What the task asks: Determine the number of lines of the records below that include "VEXT". Respond with the number and no other text.

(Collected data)
★ ★ ★

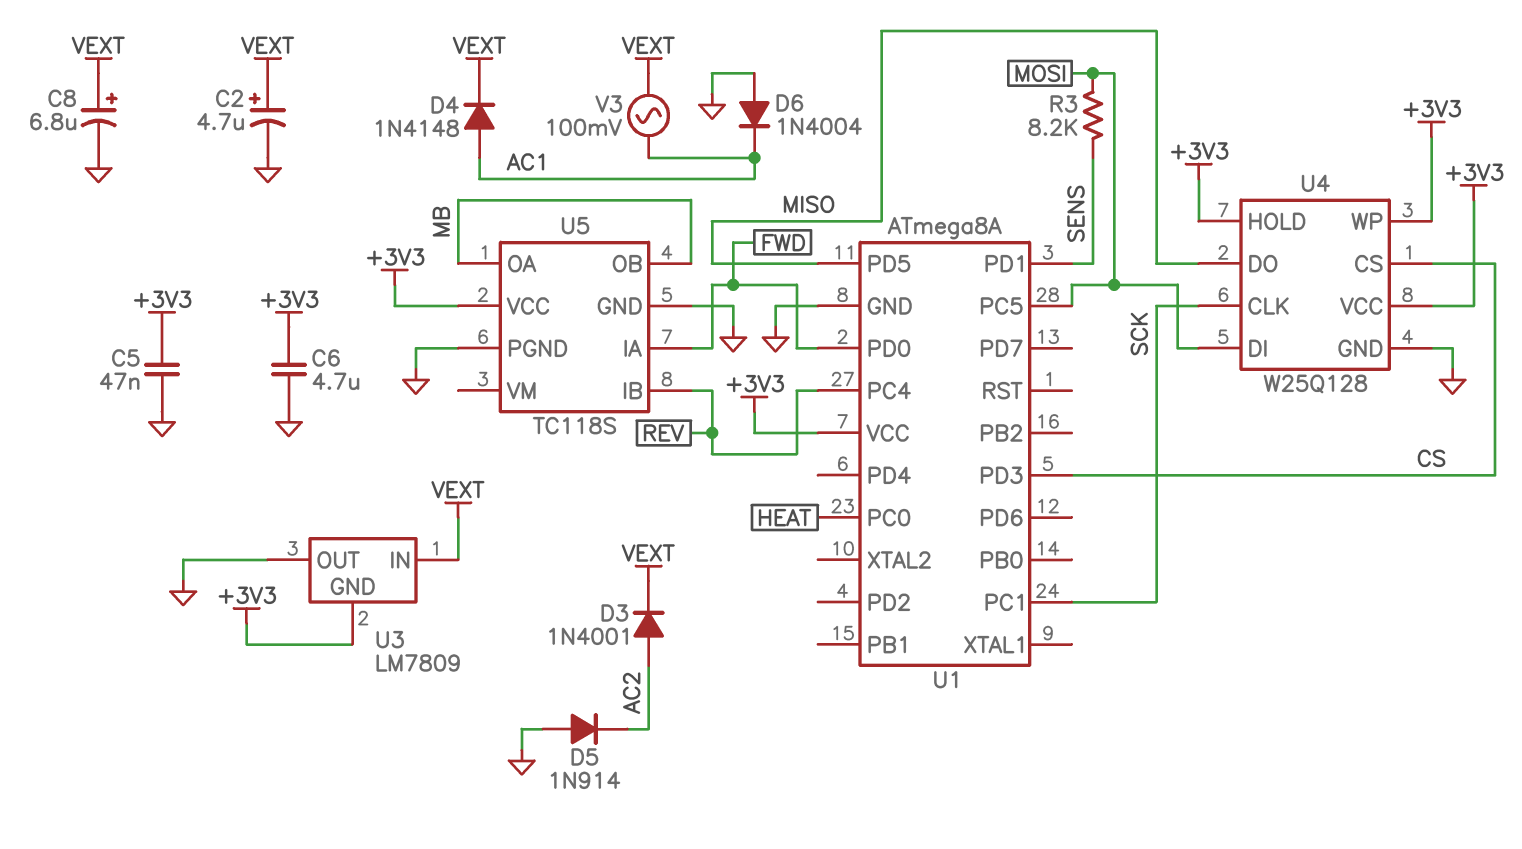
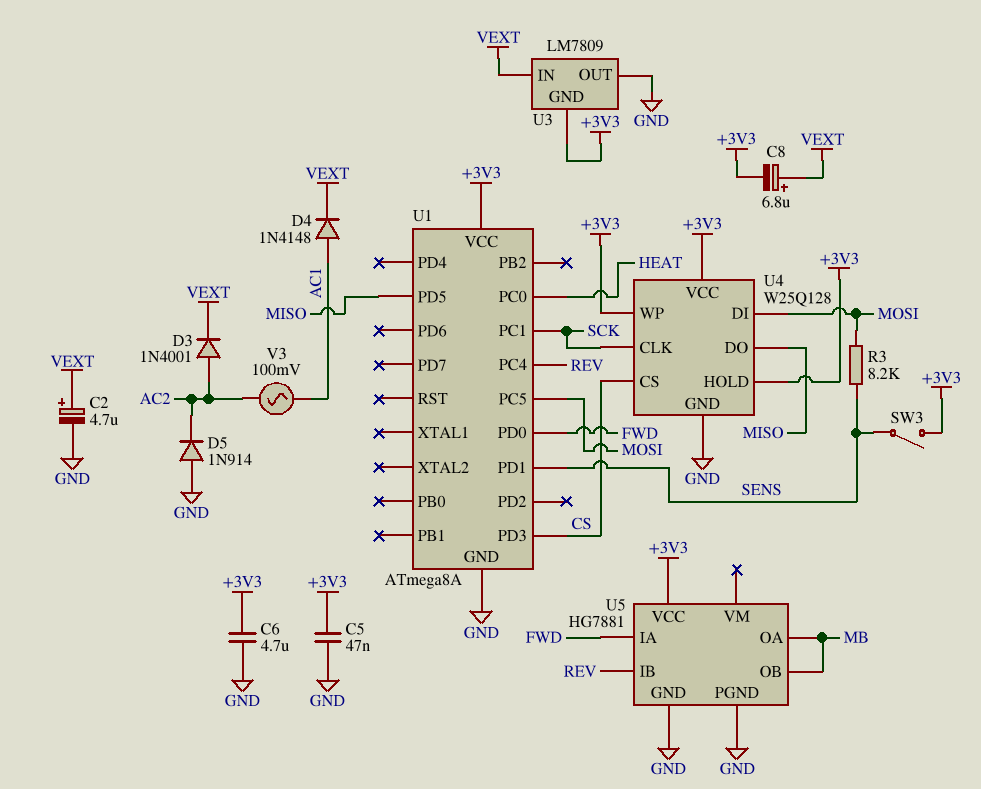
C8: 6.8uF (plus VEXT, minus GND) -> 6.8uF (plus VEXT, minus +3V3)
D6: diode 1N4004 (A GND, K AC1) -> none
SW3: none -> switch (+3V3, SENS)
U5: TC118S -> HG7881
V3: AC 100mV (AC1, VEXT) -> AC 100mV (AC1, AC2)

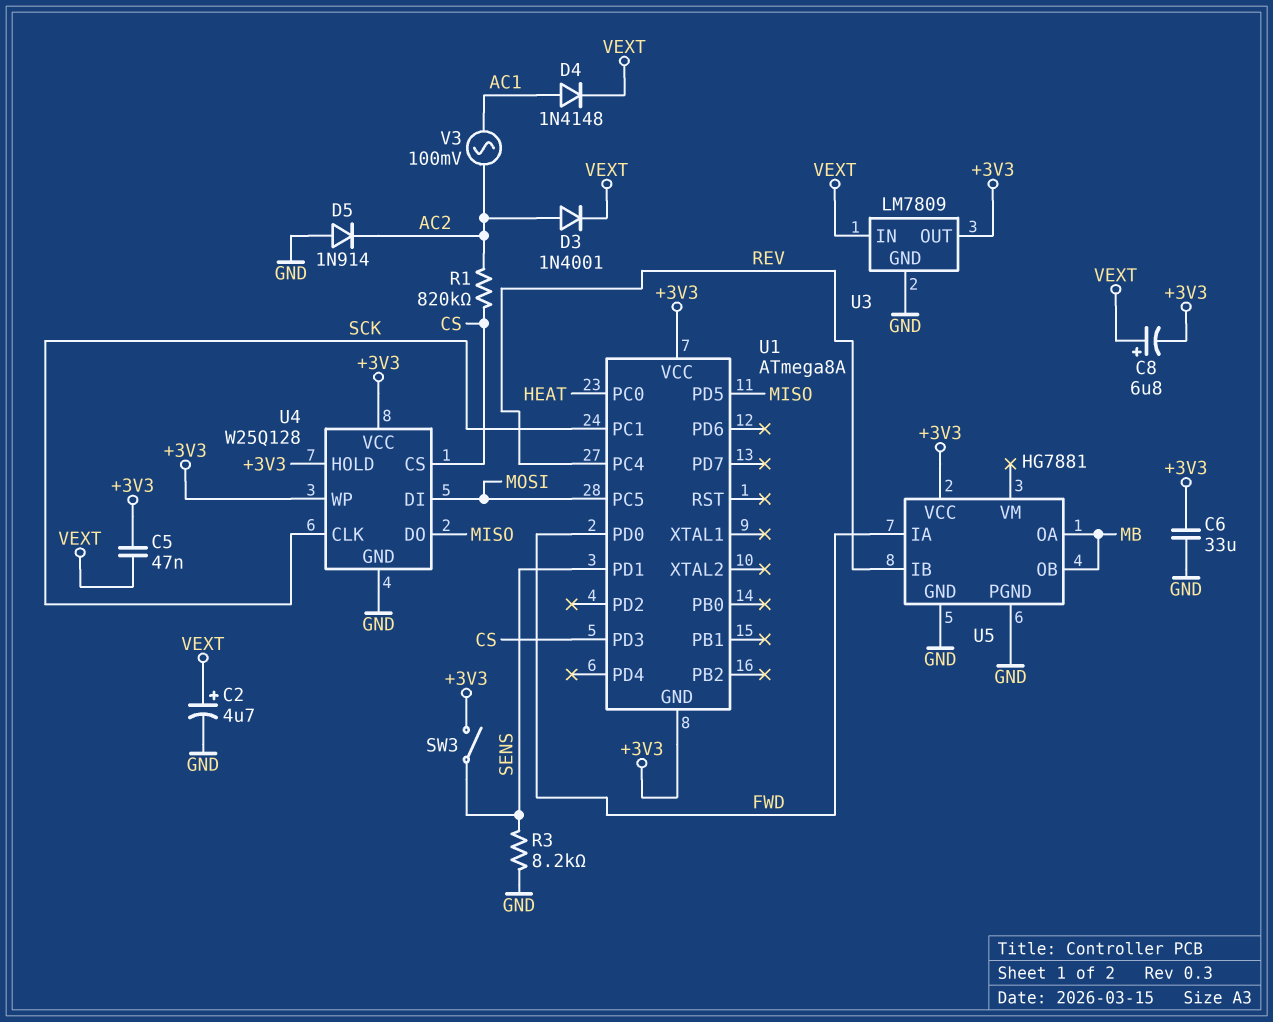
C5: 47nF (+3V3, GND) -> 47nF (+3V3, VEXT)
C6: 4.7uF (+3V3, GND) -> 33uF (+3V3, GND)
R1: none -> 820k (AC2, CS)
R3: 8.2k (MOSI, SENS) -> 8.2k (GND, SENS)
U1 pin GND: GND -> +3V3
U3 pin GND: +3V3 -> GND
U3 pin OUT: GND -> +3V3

★ ★ ★

Final answer: 3